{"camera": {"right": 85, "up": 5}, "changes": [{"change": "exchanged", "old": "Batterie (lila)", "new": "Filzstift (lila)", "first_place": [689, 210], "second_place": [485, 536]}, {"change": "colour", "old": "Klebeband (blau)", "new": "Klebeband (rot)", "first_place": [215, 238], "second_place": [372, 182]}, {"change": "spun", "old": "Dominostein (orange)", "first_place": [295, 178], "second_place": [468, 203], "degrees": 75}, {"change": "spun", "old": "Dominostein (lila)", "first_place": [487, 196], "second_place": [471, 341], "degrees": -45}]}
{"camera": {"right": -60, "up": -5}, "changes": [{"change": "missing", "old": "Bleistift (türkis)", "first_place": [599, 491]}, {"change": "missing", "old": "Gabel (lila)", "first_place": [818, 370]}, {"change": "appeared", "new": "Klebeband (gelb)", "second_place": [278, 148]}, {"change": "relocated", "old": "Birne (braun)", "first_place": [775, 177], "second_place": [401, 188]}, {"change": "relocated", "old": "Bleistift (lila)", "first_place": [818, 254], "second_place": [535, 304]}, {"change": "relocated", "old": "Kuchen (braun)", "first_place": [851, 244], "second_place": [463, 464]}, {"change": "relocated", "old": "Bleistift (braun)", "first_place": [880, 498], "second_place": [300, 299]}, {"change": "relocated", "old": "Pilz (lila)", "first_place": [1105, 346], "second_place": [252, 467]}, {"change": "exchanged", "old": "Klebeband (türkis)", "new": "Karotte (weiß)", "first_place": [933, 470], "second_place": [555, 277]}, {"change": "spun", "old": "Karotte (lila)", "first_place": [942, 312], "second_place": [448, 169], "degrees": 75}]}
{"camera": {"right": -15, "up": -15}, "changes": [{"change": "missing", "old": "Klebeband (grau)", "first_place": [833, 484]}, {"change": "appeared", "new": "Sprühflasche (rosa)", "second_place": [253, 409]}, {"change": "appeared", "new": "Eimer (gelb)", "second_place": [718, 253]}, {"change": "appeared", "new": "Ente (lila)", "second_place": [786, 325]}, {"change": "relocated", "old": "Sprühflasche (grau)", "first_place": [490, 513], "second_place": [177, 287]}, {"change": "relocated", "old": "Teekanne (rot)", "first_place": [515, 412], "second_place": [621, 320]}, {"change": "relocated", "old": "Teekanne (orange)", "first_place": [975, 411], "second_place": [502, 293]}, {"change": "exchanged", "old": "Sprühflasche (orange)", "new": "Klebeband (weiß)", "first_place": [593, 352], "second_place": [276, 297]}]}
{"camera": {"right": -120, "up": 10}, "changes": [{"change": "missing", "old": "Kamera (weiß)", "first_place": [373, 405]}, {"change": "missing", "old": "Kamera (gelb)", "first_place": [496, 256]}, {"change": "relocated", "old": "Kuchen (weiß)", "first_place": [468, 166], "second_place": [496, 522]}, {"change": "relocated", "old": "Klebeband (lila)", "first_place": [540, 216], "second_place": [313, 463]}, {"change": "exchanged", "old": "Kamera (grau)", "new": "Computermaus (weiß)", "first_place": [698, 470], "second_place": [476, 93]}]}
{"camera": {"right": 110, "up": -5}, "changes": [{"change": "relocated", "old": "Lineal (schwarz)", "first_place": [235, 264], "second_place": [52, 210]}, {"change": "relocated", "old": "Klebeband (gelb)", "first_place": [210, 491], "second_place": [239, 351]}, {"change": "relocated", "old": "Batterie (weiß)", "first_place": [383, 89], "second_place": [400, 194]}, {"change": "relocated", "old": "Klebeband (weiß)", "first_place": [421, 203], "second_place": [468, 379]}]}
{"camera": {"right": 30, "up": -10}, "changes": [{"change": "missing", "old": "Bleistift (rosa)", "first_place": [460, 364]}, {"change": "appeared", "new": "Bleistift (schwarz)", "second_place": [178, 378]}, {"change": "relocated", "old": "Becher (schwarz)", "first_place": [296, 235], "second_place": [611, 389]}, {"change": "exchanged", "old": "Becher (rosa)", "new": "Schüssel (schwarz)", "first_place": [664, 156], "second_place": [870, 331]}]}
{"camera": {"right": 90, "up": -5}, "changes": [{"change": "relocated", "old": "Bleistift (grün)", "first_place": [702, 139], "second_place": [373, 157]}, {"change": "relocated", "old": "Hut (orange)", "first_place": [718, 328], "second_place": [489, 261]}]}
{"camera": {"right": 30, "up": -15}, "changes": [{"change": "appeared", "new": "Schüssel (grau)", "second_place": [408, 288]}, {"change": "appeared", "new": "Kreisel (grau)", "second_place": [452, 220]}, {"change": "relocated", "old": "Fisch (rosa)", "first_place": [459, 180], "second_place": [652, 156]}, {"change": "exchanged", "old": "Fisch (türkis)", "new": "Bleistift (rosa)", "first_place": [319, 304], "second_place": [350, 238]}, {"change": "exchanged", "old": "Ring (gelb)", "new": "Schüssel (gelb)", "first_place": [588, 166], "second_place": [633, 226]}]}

=== YOUR ASSIGNMENT ===
Every line of the material needs to be returned exactly.

=== EXERCISE RESULT ===
{"camera": {"right": 85, "up": 5}, "changes": [{"change": "exchanged", "old": "Batterie (lila)", "new": "Filzstift (lila)", "first_place": [689, 210], "second_place": [485, 536]}, {"change": "colour", "old": "Klebeband (blau)", "new": "Klebeband (rot)", "first_place": [215, 238], "second_place": [372, 182]}, {"change": "spun", "old": "Dominostein (orange)", "first_place": [295, 178], "second_place": [468, 203], "degrees": 75}, {"change": "spun", "old": "Dominostein (lila)", "first_place": [487, 196], "second_place": [471, 341], "degrees": -45}]}
{"camera": {"right": -60, "up": -5}, "changes": [{"change": "missing", "old": "Bleistift (türkis)", "first_place": [599, 491]}, {"change": "missing", "old": "Gabel (lila)", "first_place": [818, 370]}, {"change": "appeared", "new": "Klebeband (gelb)", "second_place": [278, 148]}, {"change": "relocated", "old": "Birne (braun)", "first_place": [775, 177], "second_place": [401, 188]}, {"change": "relocated", "old": "Bleistift (lila)", "first_place": [818, 254], "second_place": [535, 304]}, {"change": "relocated", "old": "Kuchen (braun)", "first_place": [851, 244], "second_place": [463, 464]}, {"change": "relocated", "old": "Bleistift (braun)", "first_place": [880, 498], "second_place": [300, 299]}, {"change": "relocated", "old": "Pilz (lila)", "first_place": [1105, 346], "second_place": [252, 467]}, {"change": "exchanged", "old": "Klebeband (türkis)", "new": "Karotte (weiß)", "first_place": [933, 470], "second_place": [555, 277]}, {"change": "spun", "old": "Karotte (lila)", "first_place": [942, 312], "second_place": [448, 169], "degrees": 75}]}
{"camera": {"right": -15, "up": -15}, "changes": [{"change": "missing", "old": "Klebeband (grau)", "first_place": [833, 484]}, {"change": "appeared", "new": "Sprühflasche (rosa)", "second_place": [253, 409]}, {"change": "appeared", "new": "Eimer (gelb)", "second_place": [718, 253]}, {"change": "appeared", "new": "Ente (lila)", "second_place": [786, 325]}, {"change": "relocated", "old": "Sprühflasche (grau)", "first_place": [490, 513], "second_place": [177, 287]}, {"change": "relocated", "old": "Teekanne (rot)", "first_place": [515, 412], "second_place": [621, 320]}, {"change": "relocated", "old": "Teekanne (orange)", "first_place": [975, 411], "second_place": [502, 293]}, {"change": "exchanged", "old": "Sprühflasche (orange)", "new": "Klebeband (weiß)", "first_place": [593, 352], "second_place": [276, 297]}]}
{"camera": {"right": -120, "up": 10}, "changes": [{"change": "missing", "old": "Kamera (weiß)", "first_place": [373, 405]}, {"change": "missing", "old": "Kamera (gelb)", "first_place": [496, 256]}, {"change": "relocated", "old": "Kuchen (weiß)", "first_place": [468, 166], "second_place": [496, 522]}, {"change": "relocated", "old": "Klebeband (lila)", "first_place": [540, 216], "second_place": [313, 463]}, {"change": "exchanged", "old": "Kamera (grau)", "new": "Computermaus (weiß)", "first_place": [698, 470], "second_place": [476, 93]}]}
{"camera": {"right": 110, "up": -5}, "changes": [{"change": "relocated", "old": "Lineal (schwarz)", "first_place": [235, 264], "second_place": [52, 210]}, {"change": "relocated", "old": "Klebeband (gelb)", "first_place": [210, 491], "second_place": [239, 351]}, {"change": "relocated", "old": "Batterie (weiß)", "first_place": [383, 89], "second_place": [400, 194]}, {"change": "relocated", "old": "Klebeband (weiß)", "first_place": [421, 203], "second_place": [468, 379]}]}
{"camera": {"right": 30, "up": -10}, "changes": [{"change": "missing", "old": "Bleistift (rosa)", "first_place": [460, 364]}, {"change": "appeared", "new": "Bleistift (schwarz)", "second_place": [178, 378]}, {"change": "relocated", "old": "Becher (schwarz)", "first_place": [296, 235], "second_place": [611, 389]}, {"change": "exchanged", "old": "Becher (rosa)", "new": "Schüssel (schwarz)", "first_place": [664, 156], "second_place": [870, 331]}]}
{"camera": {"right": 90, "up": -5}, "changes": [{"change": "relocated", "old": "Bleistift (grün)", "first_place": [702, 139], "second_place": [373, 157]}, {"change": "relocated", "old": "Hut (orange)", "first_place": [718, 328], "second_place": [489, 261]}]}
{"camera": {"right": 30, "up": -15}, "changes": [{"change": "appeared", "new": "Schüssel (grau)", "second_place": [408, 288]}, {"change": "appeared", "new": "Kreisel (grau)", "second_place": [452, 220]}, {"change": "relocated", "old": "Fisch (rosa)", "first_place": [459, 180], "second_place": [652, 156]}, {"change": "exchanged", "old": "Fisch (türkis)", "new": "Bleistift (rosa)", "first_place": [319, 304], "second_place": [350, 238]}, {"change": "exchanged", "old": "Ring (gelb)", "new": "Schüssel (gelb)", "first_place": [588, 166], "second_place": [633, 226]}]}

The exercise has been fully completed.